§ Work instruction
Every record should be written out again in full, with no character altered.

::: Data to process

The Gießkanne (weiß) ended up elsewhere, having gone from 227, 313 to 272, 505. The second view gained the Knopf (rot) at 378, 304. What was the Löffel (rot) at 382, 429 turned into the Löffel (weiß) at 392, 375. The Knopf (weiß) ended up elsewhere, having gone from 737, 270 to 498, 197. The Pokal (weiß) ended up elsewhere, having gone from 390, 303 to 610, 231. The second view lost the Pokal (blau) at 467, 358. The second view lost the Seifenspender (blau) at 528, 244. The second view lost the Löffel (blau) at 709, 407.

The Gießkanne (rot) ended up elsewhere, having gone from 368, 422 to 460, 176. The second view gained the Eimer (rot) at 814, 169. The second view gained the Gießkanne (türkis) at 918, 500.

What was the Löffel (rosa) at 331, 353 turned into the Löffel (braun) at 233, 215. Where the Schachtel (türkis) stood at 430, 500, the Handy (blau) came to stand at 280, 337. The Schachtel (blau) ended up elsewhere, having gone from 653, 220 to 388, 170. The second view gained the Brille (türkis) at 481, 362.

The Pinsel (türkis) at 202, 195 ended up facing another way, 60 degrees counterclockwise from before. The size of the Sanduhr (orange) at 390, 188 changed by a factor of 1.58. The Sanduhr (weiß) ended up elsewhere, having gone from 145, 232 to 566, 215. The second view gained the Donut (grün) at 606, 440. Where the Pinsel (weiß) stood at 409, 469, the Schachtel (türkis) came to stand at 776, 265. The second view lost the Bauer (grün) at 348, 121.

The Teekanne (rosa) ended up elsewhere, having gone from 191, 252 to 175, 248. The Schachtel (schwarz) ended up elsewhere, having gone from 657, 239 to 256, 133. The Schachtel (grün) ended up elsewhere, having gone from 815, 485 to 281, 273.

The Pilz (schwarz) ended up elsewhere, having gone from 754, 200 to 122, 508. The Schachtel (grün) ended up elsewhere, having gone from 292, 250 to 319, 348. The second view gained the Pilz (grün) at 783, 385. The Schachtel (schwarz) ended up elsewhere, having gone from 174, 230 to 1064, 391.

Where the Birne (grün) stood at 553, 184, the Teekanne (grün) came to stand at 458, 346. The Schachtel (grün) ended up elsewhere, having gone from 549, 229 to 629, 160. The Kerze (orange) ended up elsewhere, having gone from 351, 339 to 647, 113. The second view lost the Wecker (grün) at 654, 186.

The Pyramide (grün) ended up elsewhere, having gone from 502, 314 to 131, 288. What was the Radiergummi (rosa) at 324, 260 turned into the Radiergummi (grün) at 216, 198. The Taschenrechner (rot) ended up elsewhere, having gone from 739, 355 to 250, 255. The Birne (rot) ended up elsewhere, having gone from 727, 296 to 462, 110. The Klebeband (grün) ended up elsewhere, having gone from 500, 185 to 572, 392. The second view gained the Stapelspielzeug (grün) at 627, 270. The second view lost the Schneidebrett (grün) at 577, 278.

::::::

§ Response area
The Gießkanne (weiß) ended up elsewhere, having gone from 227, 313 to 272, 505. The second view gained the Knopf (rot) at 378, 304. What was the Löffel (rot) at 382, 429 turned into the Löffel (weiß) at 392, 375. The Knopf (weiß) ended up elsewhere, having gone from 737, 270 to 498, 197. The Pokal (weiß) ended up elsewhere, having gone from 390, 303 to 610, 231. The second view lost the Pokal (blau) at 467, 358. The second view lost the Seifenspender (blau) at 528, 244. The second view lost the Löffel (blau) at 709, 407.

The Gießkanne (rot) ended up elsewhere, having gone from 368, 422 to 460, 176. The second view gained the Eimer (rot) at 814, 169. The second view gained the Gießkanne (türkis) at 918, 500.

What was the Löffel (rosa) at 331, 353 turned into the Löffel (braun) at 233, 215. Where the Schachtel (türkis) stood at 430, 500, the Handy (blau) came to stand at 280, 337. The Schachtel (blau) ended up elsewhere, having gone from 653, 220 to 388, 170. The second view gained the Brille (türkis) at 481, 362.

The Pinsel (türkis) at 202, 195 ended up facing another way, 60 degrees counterclockwise from before. The size of the Sanduhr (orange) at 390, 188 changed by a factor of 1.58. The Sanduhr (weiß) ended up elsewhere, having gone from 145, 232 to 566, 215. The second view gained the Donut (grün) at 606, 440. Where the Pinsel (weiß) stood at 409, 469, the Schachtel (türkis) came to stand at 776, 265. The second view lost the Bauer (grün) at 348, 121.

The Teekanne (rosa) ended up elsewhere, having gone from 191, 252 to 175, 248. The Schachtel (schwarz) ended up elsewhere, having gone from 657, 239 to 256, 133. The Schachtel (grün) ended up elsewhere, having gone from 815, 485 to 281, 273.

The Pilz (schwarz) ended up elsewhere, having gone from 754, 200 to 122, 508. The Schachtel (grün) ended up elsewhere, having gone from 292, 250 to 319, 348. The second view gained the Pilz (grün) at 783, 385. The Schachtel (schwarz) ended up elsewhere, having gone from 174, 230 to 1064, 391.

Where the Birne (grün) stood at 553, 184, the Teekanne (grün) came to stand at 458, 346. The Schachtel (grün) ended up elsewhere, having gone from 549, 229 to 629, 160. The Kerze (orange) ended up elsewhere, having gone from 351, 339 to 647, 113. The second view lost the Wecker (grün) at 654, 186.

The Pyramide (grün) ended up elsewhere, having gone from 502, 314 to 131, 288. What was the Radiergummi (rosa) at 324, 260 turned into the Radiergummi (grün) at 216, 198. The Taschenrechner (rot) ended up elsewhere, having gone from 739, 355 to 250, 255. The Birne (rot) ended up elsewhere, having gone from 727, 296 to 462, 110. The Klebeband (grün) ended up elsewhere, having gone from 500, 185 to 572, 392. The second view gained the Stapelspielzeug (grün) at 627, 270. The second view lost the Schneidebrett (grün) at 577, 278.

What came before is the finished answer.